** Problem description **
Every line of the entries below that carries the string "capsule" should be copied.

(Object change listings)
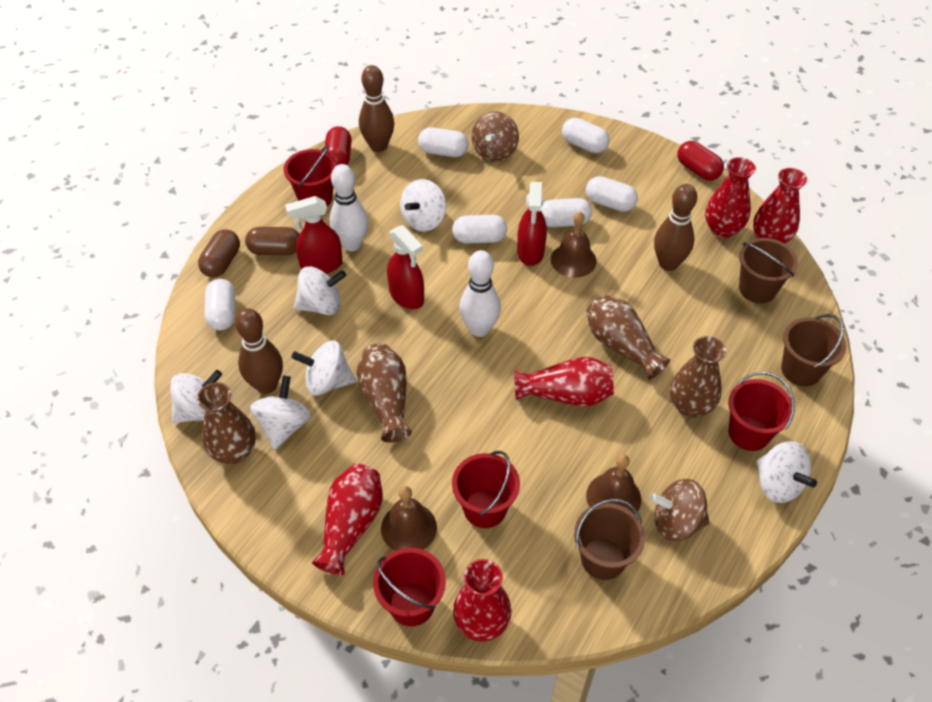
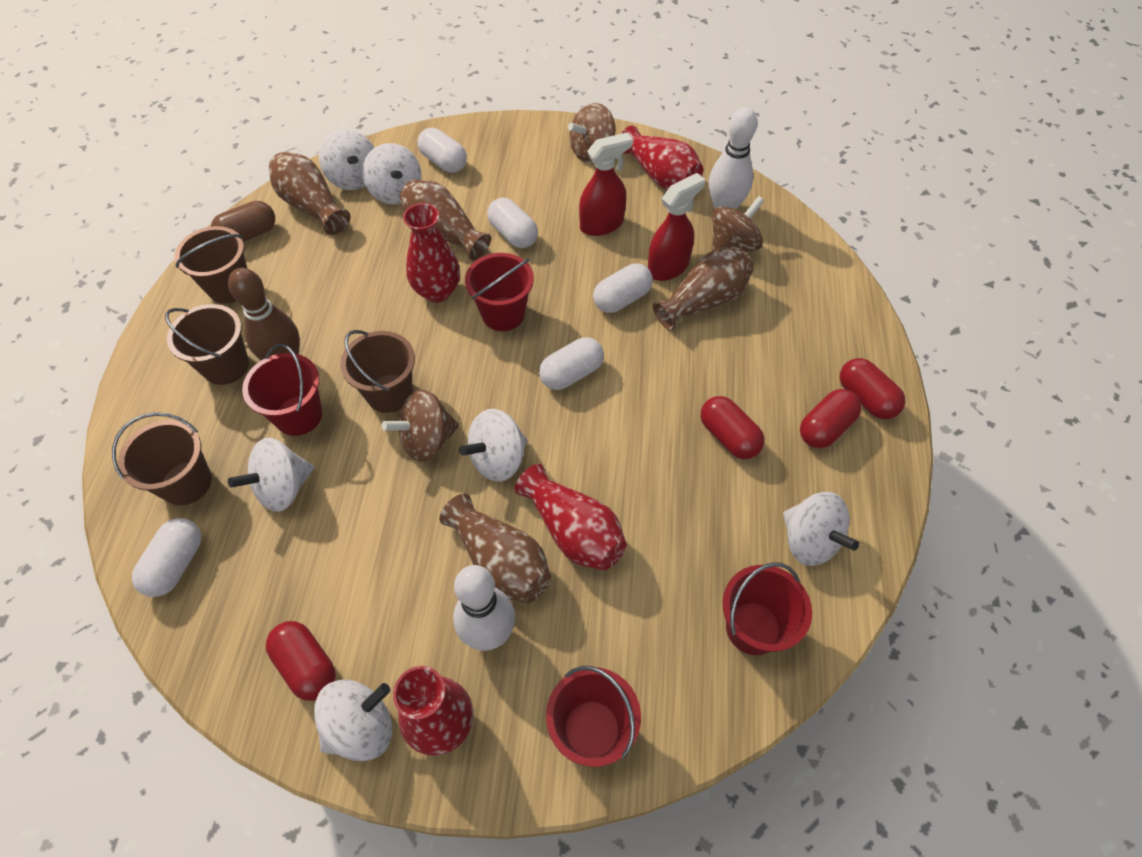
brown bell: 3 -> 0
brown bowling pin: 3 -> 1
brown bucket: 3 -> 4
brown capsule: 2 -> 1
brown spinning top: 2 -> 3
red capsule: 2 -> 4
red spray bottle: 3 -> 2
red vase: 5 -> 4
white capsule: 6 -> 5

** Exercise output **
brown capsule: 2 -> 1
red capsule: 2 -> 4
white capsule: 6 -> 5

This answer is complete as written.